Problem to solve
Pull every line of the entries that has the word "moved".
====== Material provided
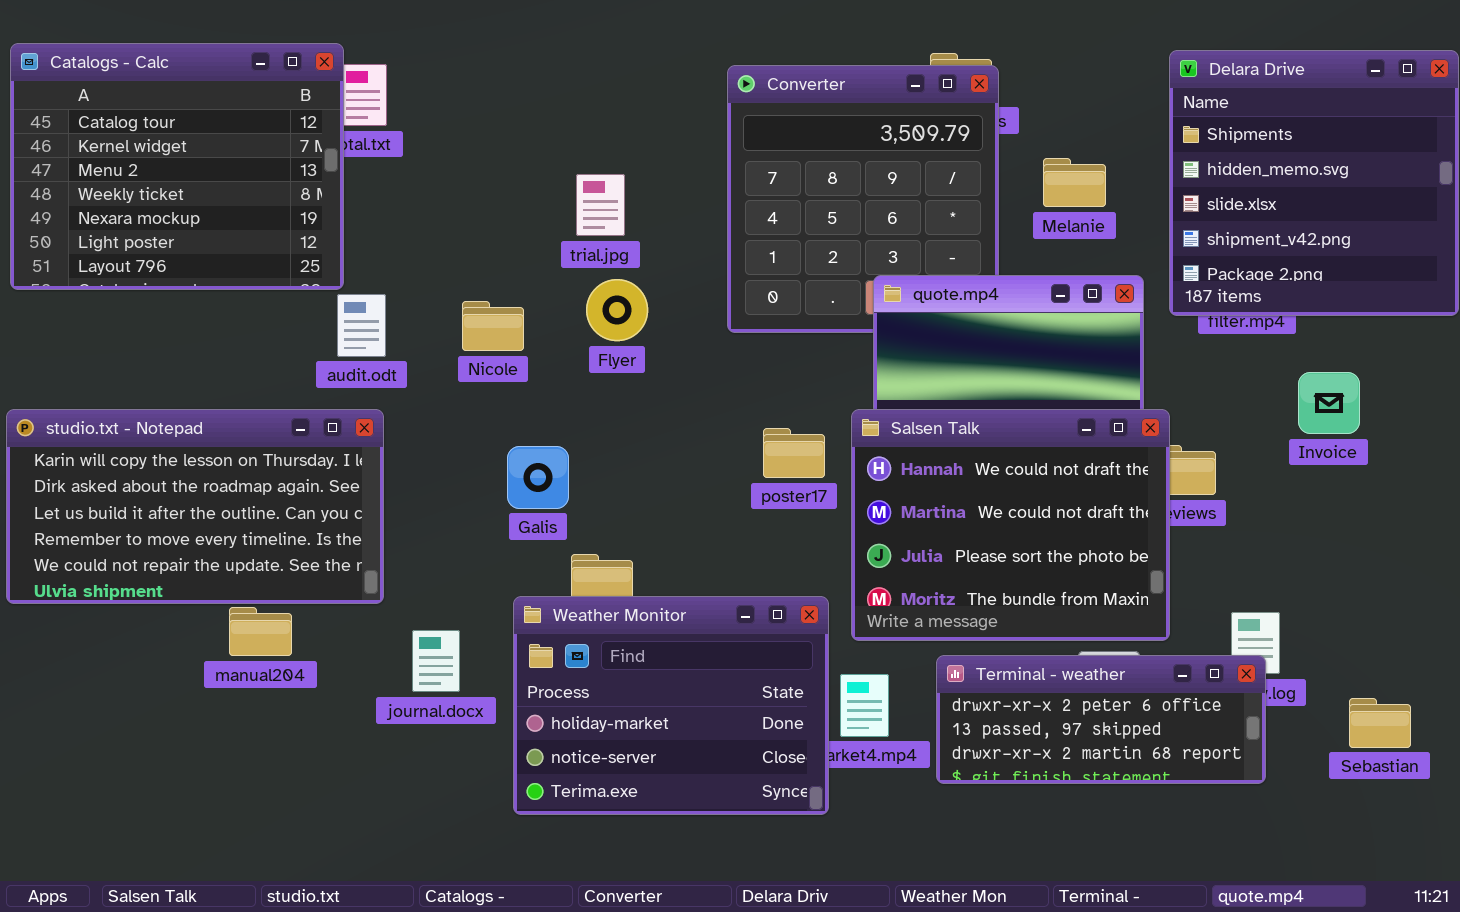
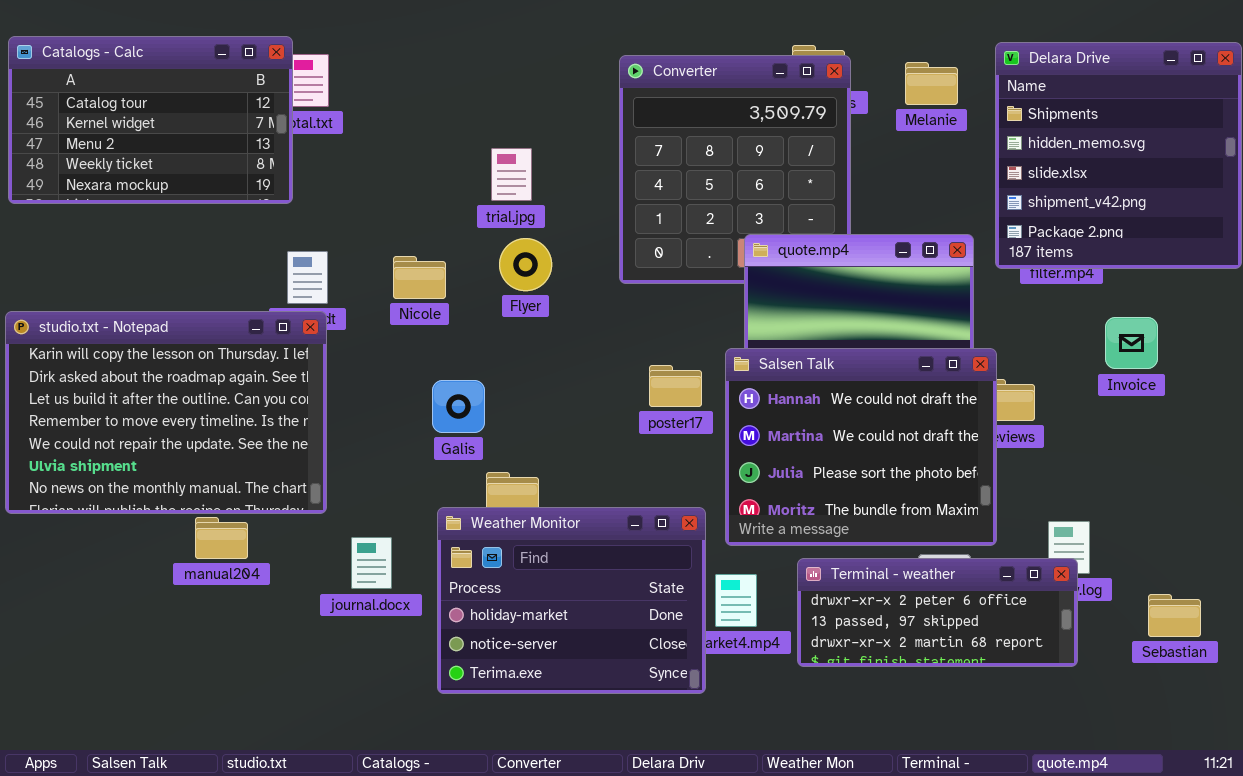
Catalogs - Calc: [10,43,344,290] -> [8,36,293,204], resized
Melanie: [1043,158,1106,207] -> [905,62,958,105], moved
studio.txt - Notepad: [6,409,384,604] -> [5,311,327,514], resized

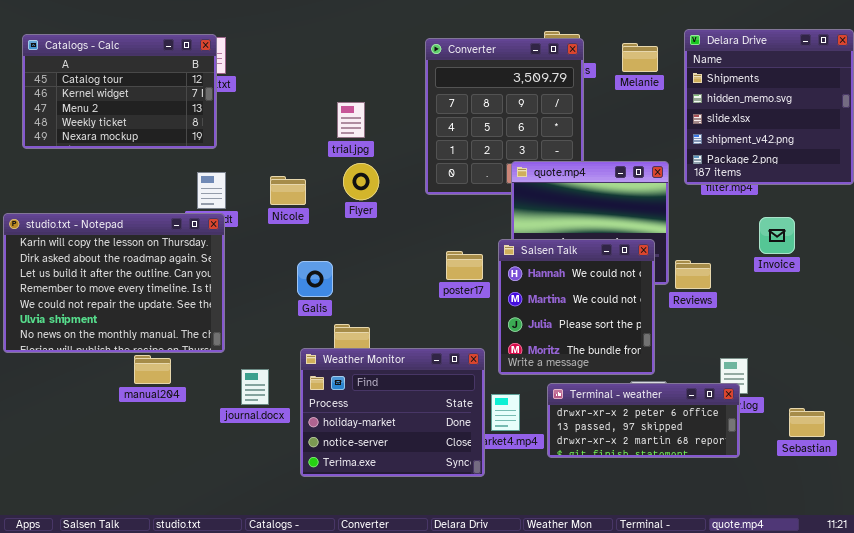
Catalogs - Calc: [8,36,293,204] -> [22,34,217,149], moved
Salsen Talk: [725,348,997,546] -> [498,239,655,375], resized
============
Response
Melanie: [1043,158,1106,207] -> [905,62,958,105], moved
Catalogs - Calc: [8,36,293,204] -> [22,34,217,149], moved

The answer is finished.